*WHAT IS BEING ASKED:* Restate the following data in its entirety, word for word and without images.

*DATA SEGMENT:*
BEGIN

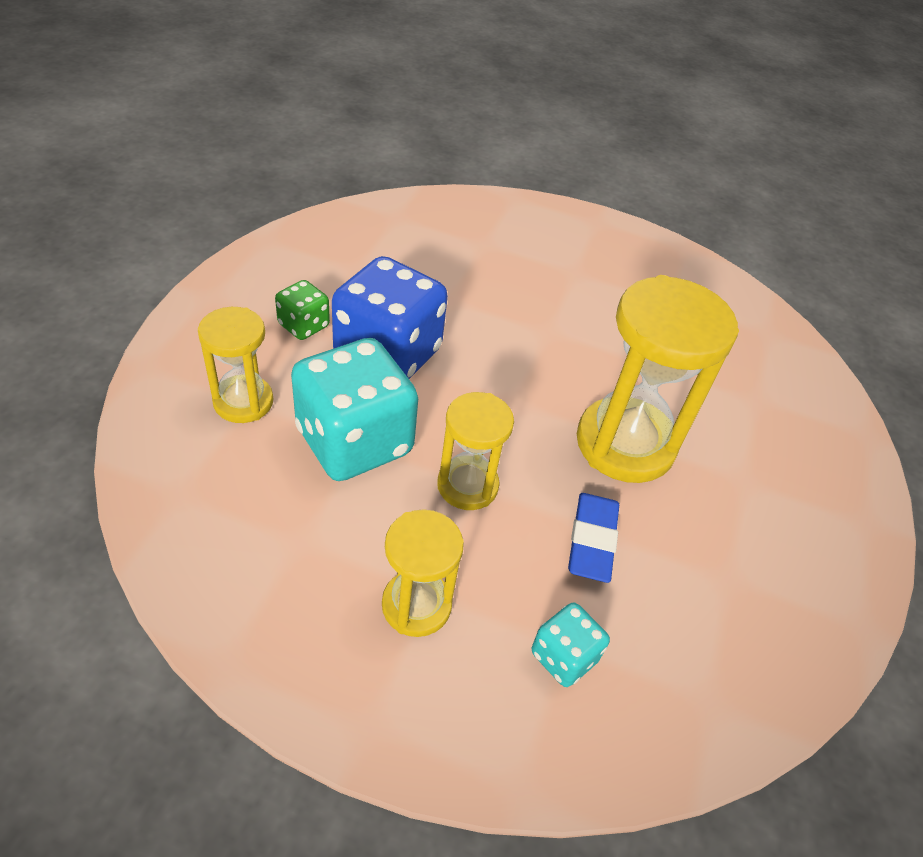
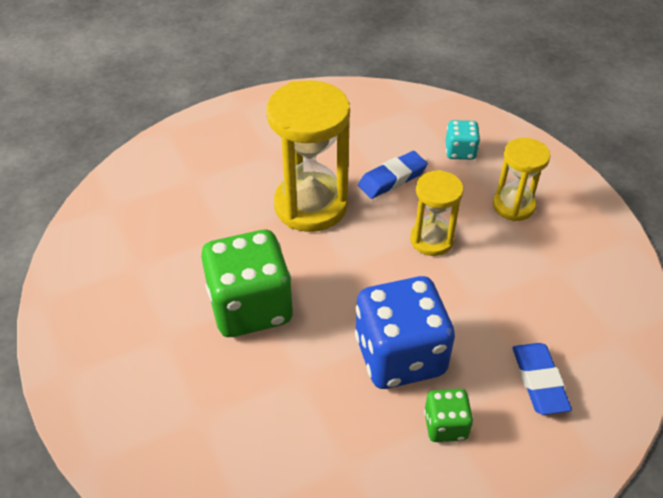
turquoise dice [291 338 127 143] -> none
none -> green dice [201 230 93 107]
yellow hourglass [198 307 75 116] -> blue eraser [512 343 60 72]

END

*PROBLEM SOLUTION:*
turquoise dice [291 338 127 143] -> none
none -> green dice [201 230 93 107]
yellow hourglass [198 307 75 116] -> blue eraser [512 343 60 72]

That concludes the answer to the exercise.